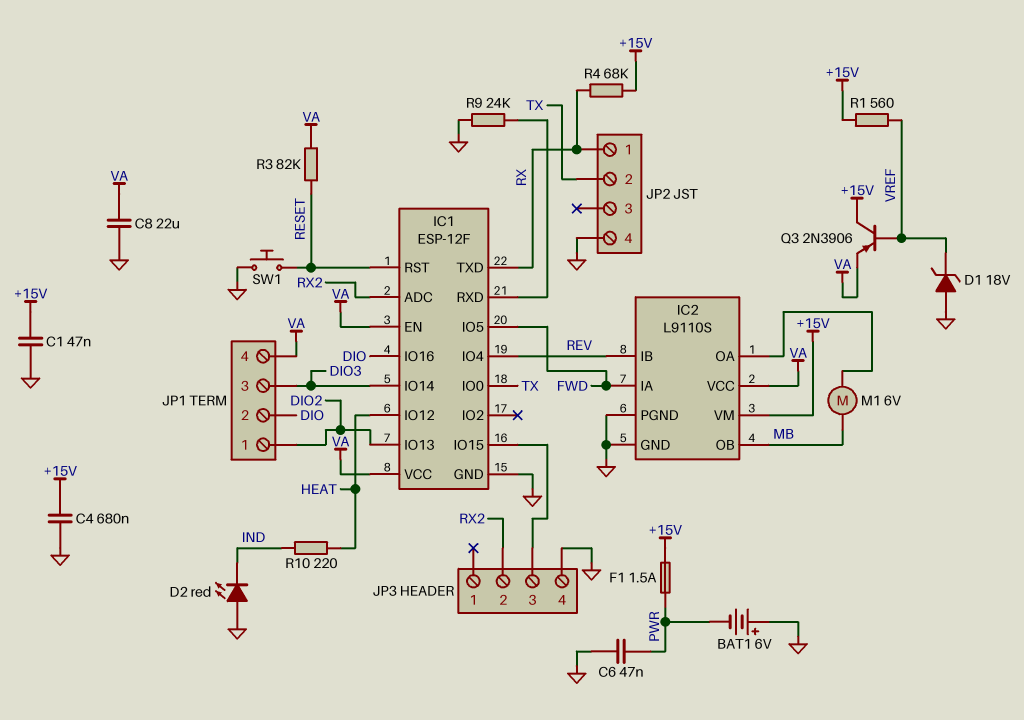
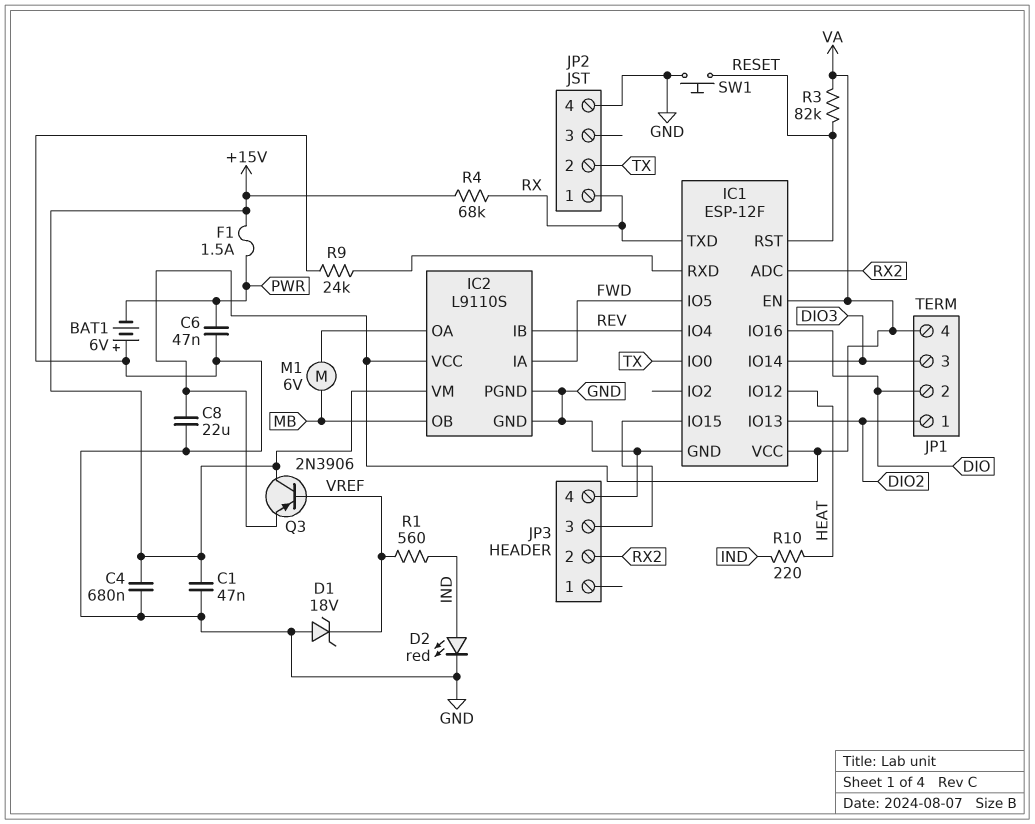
D2: LED red (A GND, K IND) -> LED red (A IND, K GND)
R1: 560 (+15V, VREF) -> 560 (IND, VREF)

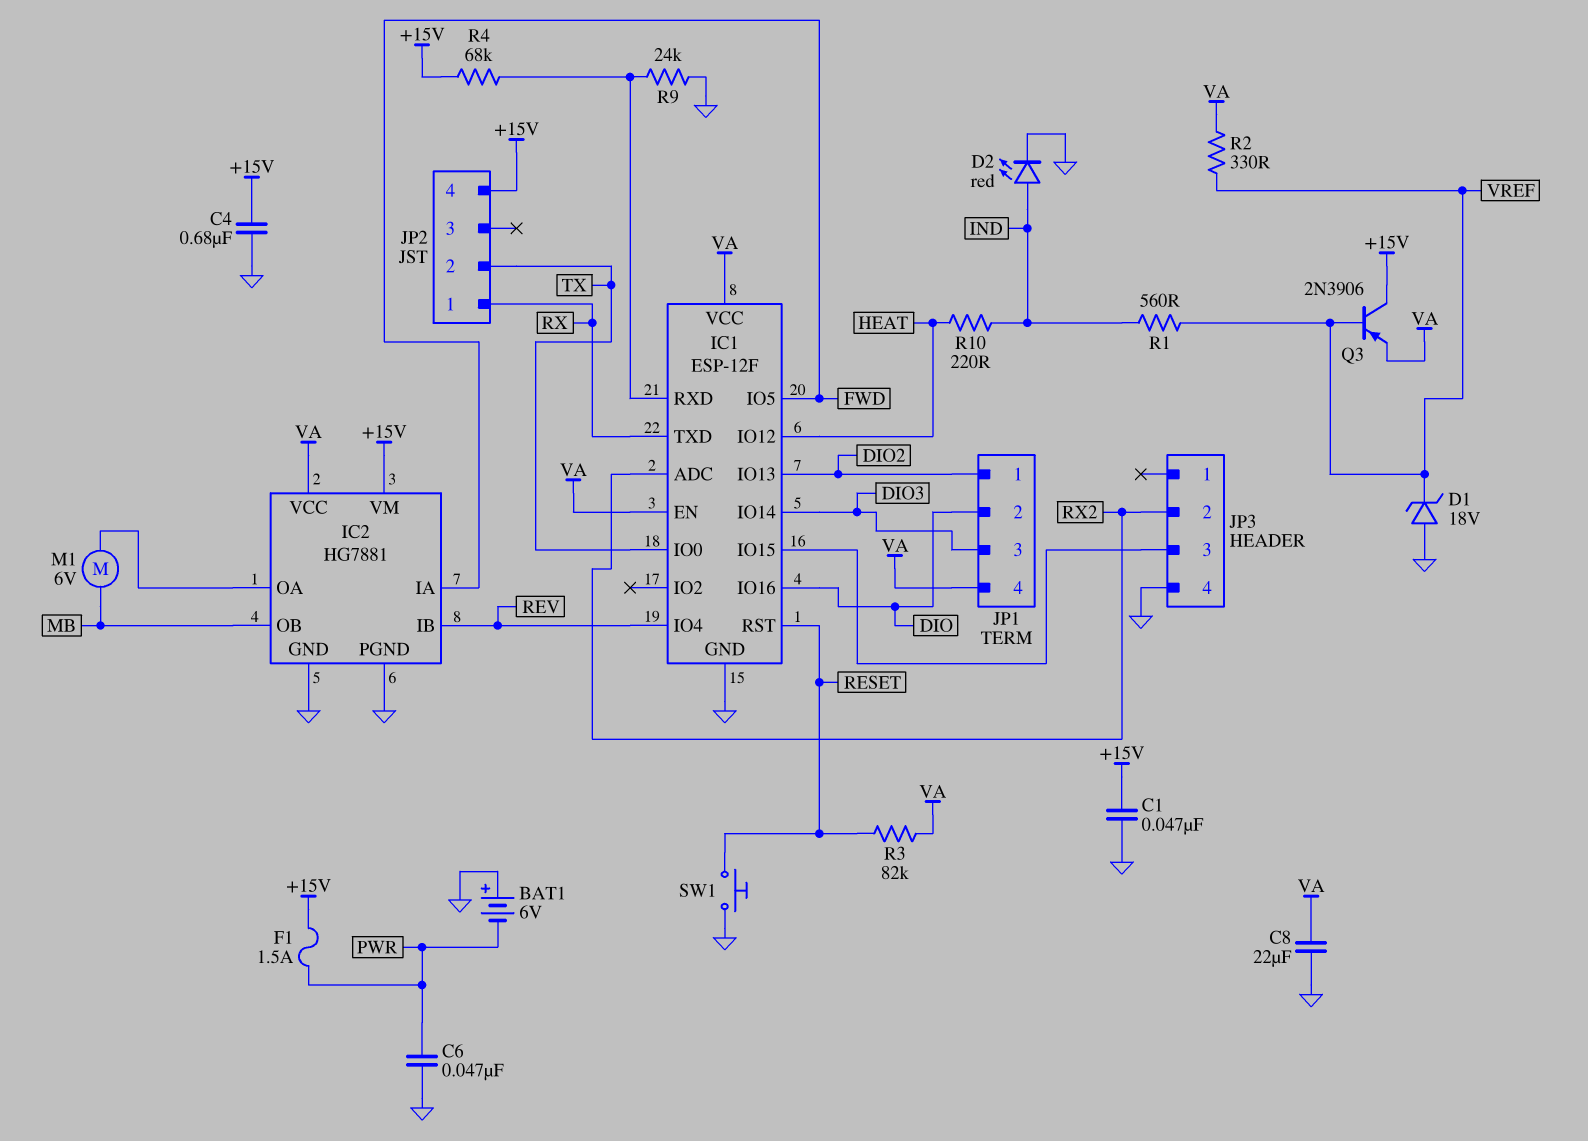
IC2: L9110S -> HG7881
JP2 pin 4: GND -> +15V
R2: none -> 330 (VA, VREF)
R4: 68k (+15V, RX) -> 68k (+15V, IC1/RXD)

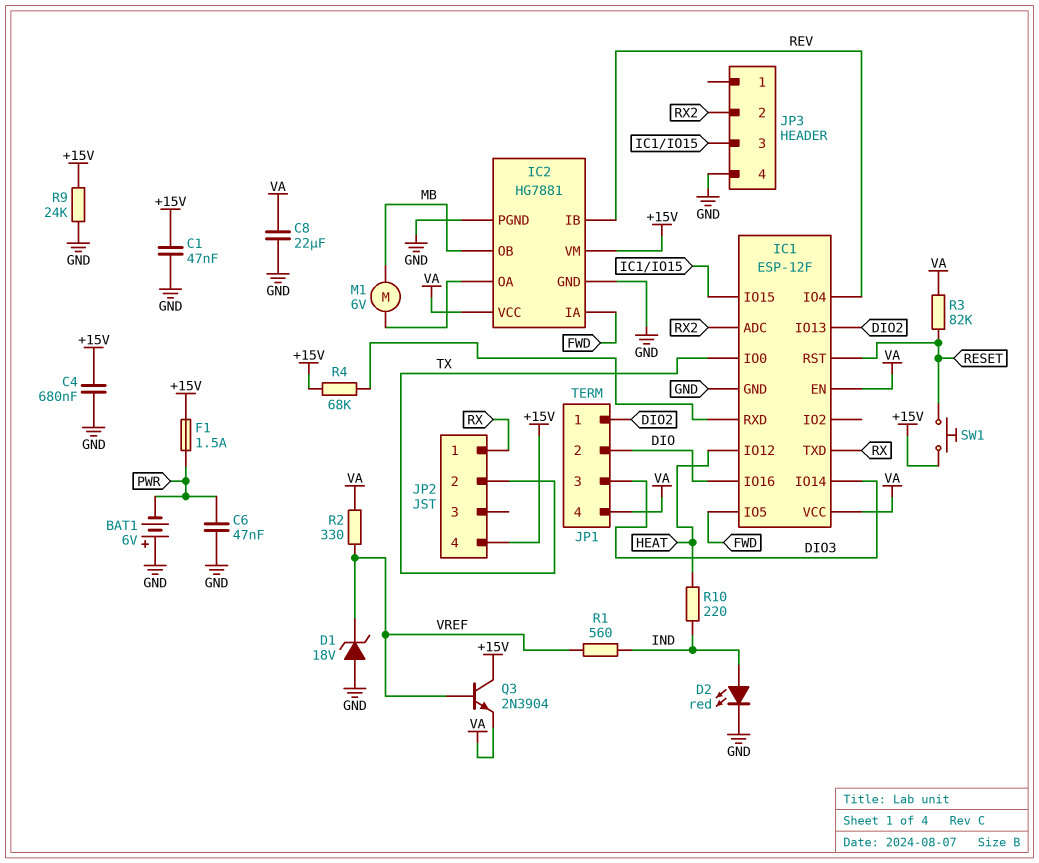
Q3: PNP 2N3906 (B VREF, C +15V, E VA) -> NPN 2N3904 (B VREF, C +15V, E VA)
R9: 24k (GND, IC1/RXD) -> 24k (+15V, GND)
SW1: button (GND, RESET) -> button (+15V, RESET)

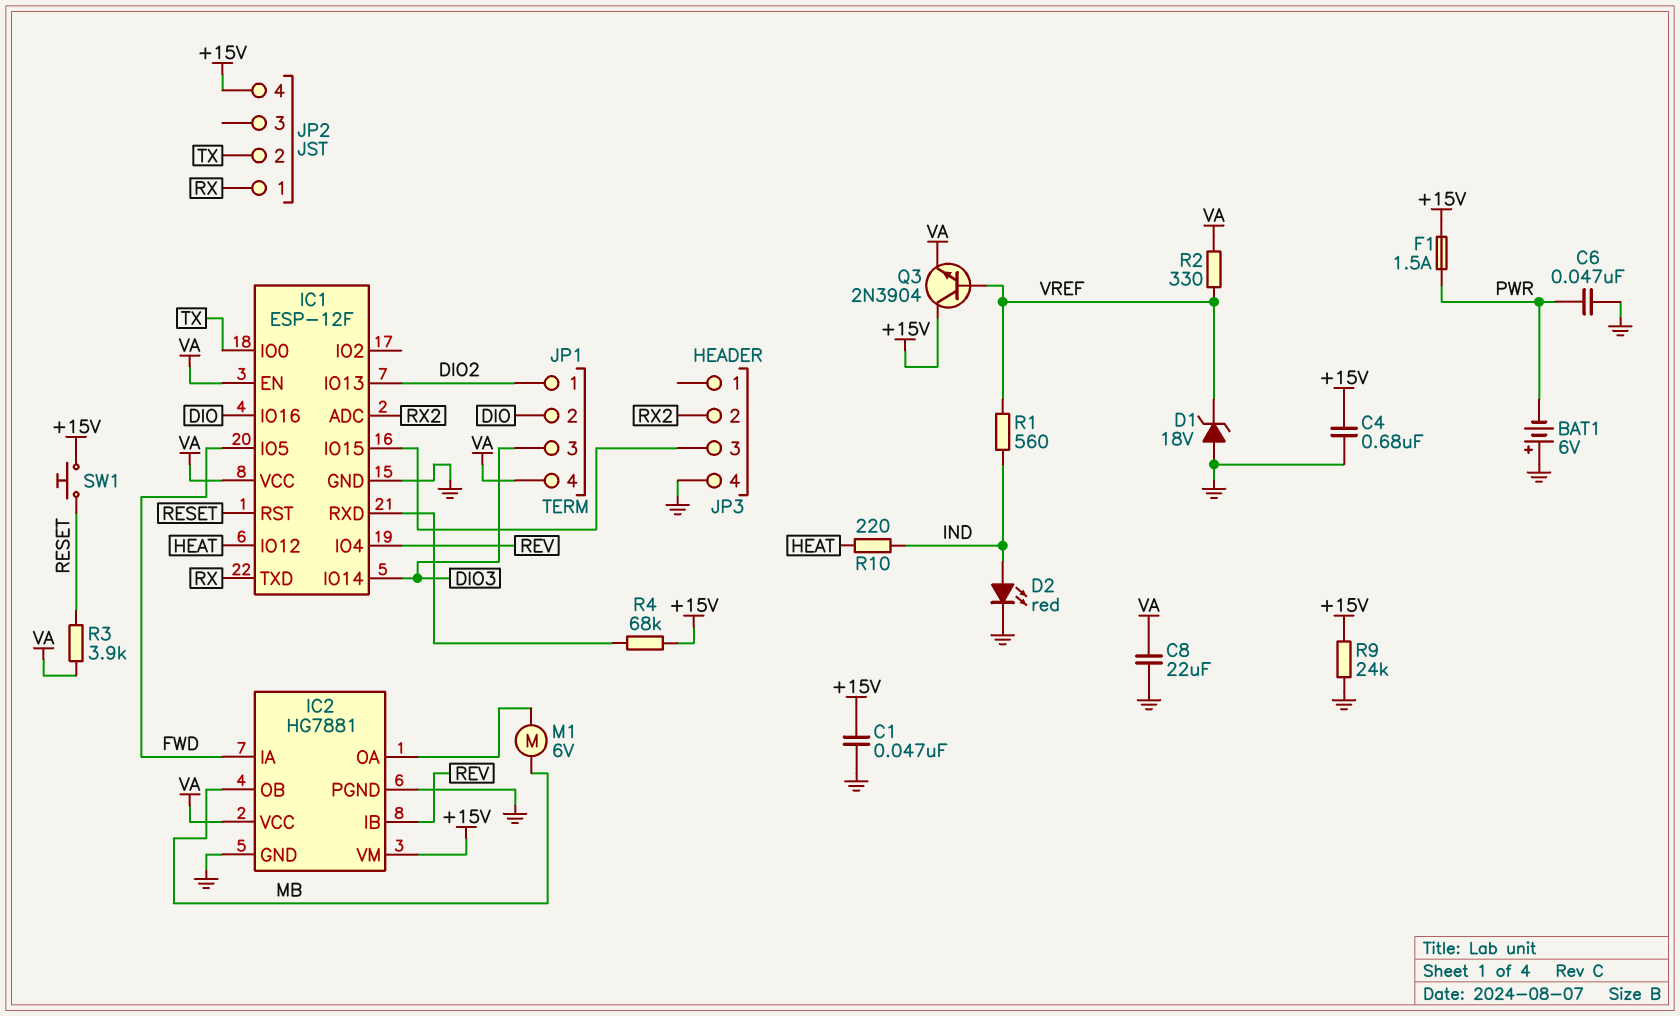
R3: 82k (RESET, VA) -> 3.9k (RESET, VA)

== Problem details ==
No pictures should appear in the answer, which is to be the lines from the line with "R4: 68k (+15V, RX) -> 68k (+15V, IC1/RXD)" through the end of the records above, restated exactly.

== The answer ==
R4: 68k (+15V, RX) -> 68k (+15V, IC1/RXD)

Q3: PNP 2N3906 (B VREF, C +15V, E VA) -> NPN 2N3904 (B VREF, C +15V, E VA)
R9: 24k (GND, IC1/RXD) -> 24k (+15V, GND)
SW1: button (GND, RESET) -> button (+15V, RESET)

R3: 82k (RESET, VA) -> 3.9k (RESET, VA)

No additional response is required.